Stored records:
====

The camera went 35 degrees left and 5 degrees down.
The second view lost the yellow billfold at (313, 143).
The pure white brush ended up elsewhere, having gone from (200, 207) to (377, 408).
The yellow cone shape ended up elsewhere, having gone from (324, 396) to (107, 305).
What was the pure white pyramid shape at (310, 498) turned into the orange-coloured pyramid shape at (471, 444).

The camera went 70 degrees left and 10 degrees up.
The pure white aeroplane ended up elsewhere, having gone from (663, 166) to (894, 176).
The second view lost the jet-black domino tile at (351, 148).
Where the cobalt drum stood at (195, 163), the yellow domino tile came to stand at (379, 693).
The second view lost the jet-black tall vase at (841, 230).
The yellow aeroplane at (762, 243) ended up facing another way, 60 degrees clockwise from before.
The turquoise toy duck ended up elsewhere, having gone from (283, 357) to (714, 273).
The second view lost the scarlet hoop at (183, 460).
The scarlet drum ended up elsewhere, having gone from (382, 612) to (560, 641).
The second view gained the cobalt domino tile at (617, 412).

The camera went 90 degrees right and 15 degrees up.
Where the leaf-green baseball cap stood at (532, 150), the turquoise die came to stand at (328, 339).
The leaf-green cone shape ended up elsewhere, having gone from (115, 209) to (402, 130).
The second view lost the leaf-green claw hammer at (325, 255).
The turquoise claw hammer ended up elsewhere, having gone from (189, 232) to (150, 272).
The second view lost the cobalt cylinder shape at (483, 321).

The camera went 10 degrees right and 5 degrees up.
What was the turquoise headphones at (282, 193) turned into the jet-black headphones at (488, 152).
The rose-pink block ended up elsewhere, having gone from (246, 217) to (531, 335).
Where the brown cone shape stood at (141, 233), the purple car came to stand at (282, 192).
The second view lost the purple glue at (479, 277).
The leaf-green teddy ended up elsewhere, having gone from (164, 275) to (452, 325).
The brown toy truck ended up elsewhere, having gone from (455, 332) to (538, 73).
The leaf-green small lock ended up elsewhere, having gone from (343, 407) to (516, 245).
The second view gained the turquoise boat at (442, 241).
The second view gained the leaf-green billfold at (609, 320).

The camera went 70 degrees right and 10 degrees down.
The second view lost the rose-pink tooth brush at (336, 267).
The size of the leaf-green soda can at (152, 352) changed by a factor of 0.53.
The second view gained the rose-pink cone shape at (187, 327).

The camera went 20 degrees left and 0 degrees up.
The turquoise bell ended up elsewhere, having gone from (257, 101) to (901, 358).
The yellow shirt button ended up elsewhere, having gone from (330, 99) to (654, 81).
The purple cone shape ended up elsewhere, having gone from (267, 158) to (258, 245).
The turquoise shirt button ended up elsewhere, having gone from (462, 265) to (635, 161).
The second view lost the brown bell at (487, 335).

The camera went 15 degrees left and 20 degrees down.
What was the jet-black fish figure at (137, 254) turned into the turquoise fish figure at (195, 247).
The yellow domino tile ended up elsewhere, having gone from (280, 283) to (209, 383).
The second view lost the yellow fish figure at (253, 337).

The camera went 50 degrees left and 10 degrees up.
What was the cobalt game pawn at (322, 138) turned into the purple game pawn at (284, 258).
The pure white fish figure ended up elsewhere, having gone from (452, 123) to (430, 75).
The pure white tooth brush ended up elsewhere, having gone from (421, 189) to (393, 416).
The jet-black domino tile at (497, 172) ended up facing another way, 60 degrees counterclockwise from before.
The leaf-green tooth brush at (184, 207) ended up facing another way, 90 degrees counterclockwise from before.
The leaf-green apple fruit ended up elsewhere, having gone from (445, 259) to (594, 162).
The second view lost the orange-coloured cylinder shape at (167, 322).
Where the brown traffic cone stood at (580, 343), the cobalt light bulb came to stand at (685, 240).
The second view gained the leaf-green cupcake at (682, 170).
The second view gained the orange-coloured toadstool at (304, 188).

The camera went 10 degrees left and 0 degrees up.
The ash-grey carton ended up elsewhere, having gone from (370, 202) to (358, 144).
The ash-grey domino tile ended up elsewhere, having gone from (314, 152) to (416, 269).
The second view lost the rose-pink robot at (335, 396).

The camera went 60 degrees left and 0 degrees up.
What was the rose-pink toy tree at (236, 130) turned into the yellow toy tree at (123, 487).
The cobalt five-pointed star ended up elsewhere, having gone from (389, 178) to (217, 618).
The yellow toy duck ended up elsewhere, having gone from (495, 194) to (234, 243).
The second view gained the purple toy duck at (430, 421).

====

* ABOUT THIS TASK *
Your answer should consist of all lines above that include the string "scarlet".

* ANSWER BELOW *
The second view lost the scarlet hoop at (183, 460).
The scarlet drum ended up elsewhere, having gone from (382, 612) to (560, 641).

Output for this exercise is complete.